* **Goal of the exercise**: Copy out every entry precisely.

* **Recorded data**:
========

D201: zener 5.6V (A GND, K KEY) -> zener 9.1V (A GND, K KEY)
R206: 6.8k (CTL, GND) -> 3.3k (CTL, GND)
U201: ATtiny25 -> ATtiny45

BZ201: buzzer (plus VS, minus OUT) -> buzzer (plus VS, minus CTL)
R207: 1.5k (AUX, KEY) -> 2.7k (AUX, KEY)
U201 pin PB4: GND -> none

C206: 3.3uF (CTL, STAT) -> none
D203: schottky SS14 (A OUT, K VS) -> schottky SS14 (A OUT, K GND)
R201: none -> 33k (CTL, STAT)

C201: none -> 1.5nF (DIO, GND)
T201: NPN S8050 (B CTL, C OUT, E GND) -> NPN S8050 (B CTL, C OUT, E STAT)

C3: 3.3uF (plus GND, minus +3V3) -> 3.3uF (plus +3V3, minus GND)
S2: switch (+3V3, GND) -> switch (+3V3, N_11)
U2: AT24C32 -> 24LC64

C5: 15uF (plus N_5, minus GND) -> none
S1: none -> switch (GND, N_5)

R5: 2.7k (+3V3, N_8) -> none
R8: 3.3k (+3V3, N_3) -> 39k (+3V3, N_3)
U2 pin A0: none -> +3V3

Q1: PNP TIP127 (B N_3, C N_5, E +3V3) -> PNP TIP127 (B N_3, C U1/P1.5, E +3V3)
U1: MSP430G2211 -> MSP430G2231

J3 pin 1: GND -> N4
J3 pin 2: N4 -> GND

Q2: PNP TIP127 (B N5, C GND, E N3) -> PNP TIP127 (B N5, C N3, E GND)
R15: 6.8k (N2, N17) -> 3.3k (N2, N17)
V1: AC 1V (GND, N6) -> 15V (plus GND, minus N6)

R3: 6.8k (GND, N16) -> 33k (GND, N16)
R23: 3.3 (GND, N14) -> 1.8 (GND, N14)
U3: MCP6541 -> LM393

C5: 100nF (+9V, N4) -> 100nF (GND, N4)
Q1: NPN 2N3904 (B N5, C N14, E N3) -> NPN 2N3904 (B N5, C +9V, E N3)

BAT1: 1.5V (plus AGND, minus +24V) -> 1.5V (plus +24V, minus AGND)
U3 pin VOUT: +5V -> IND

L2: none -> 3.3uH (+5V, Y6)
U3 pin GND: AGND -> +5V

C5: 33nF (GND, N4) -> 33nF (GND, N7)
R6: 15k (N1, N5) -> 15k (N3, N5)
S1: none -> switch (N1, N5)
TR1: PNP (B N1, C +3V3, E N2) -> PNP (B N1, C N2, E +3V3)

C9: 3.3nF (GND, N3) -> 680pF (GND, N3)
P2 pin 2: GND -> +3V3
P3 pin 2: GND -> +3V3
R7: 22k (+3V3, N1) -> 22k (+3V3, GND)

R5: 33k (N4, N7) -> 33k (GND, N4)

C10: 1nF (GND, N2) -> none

========

* **Reply**:
D201: zener 5.6V (A GND, K KEY) -> zener 9.1V (A GND, K KEY)
R206: 6.8k (CTL, GND) -> 3.3k (CTL, GND)
U201: ATtiny25 -> ATtiny45

BZ201: buzzer (plus VS, minus OUT) -> buzzer (plus VS, minus CTL)
R207: 1.5k (AUX, KEY) -> 2.7k (AUX, KEY)
U201 pin PB4: GND -> none

C206: 3.3uF (CTL, STAT) -> none
D203: schottky SS14 (A OUT, K VS) -> schottky SS14 (A OUT, K GND)
R201: none -> 33k (CTL, STAT)

C201: none -> 1.5nF (DIO, GND)
T201: NPN S8050 (B CTL, C OUT, E GND) -> NPN S8050 (B CTL, C OUT, E STAT)

C3: 3.3uF (plus GND, minus +3V3) -> 3.3uF (plus +3V3, minus GND)
S2: switch (+3V3, GND) -> switch (+3V3, N_11)
U2: AT24C32 -> 24LC64

C5: 15uF (plus N_5, minus GND) -> none
S1: none -> switch (GND, N_5)

R5: 2.7k (+3V3, N_8) -> none
R8: 3.3k (+3V3, N_3) -> 39k (+3V3, N_3)
U2 pin A0: none -> +3V3

Q1: PNP TIP127 (B N_3, C N_5, E +3V3) -> PNP TIP127 (B N_3, C U1/P1.5, E +3V3)
U1: MSP430G2211 -> MSP430G2231

J3 pin 1: GND -> N4
J3 pin 2: N4 -> GND

Q2: PNP TIP127 (B N5, C GND, E N3) -> PNP TIP127 (B N5, C N3, E GND)
R15: 6.8k (N2, N17) -> 3.3k (N2, N17)
V1: AC 1V (GND, N6) -> 15V (plus GND, minus N6)

R3: 6.8k (GND, N16) -> 33k (GND, N16)
R23: 3.3 (GND, N14) -> 1.8 (GND, N14)
U3: MCP6541 -> LM393

C5: 100nF (+9V, N4) -> 100nF (GND, N4)
Q1: NPN 2N3904 (B N5, C N14, E N3) -> NPN 2N3904 (B N5, C +9V, E N3)

BAT1: 1.5V (plus AGND, minus +24V) -> 1.5V (plus +24V, minus AGND)
U3 pin VOUT: +5V -> IND

L2: none -> 3.3uH (+5V, Y6)
U3 pin GND: AGND -> +5V

C5: 33nF (GND, N4) -> 33nF (GND, N7)
R6: 15k (N1, N5) -> 15k (N3, N5)
S1: none -> switch (N1, N5)
TR1: PNP (B N1, C +3V3, E N2) -> PNP (B N1, C N2, E +3V3)

C9: 3.3nF (GND, N3) -> 680pF (GND, N3)
P2 pin 2: GND -> +3V3
P3 pin 2: GND -> +3V3
R7: 22k (+3V3, N1) -> 22k (+3V3, GND)

R5: 33k (N4, N7) -> 33k (GND, N4)

C10: 1nF (GND, N2) -> none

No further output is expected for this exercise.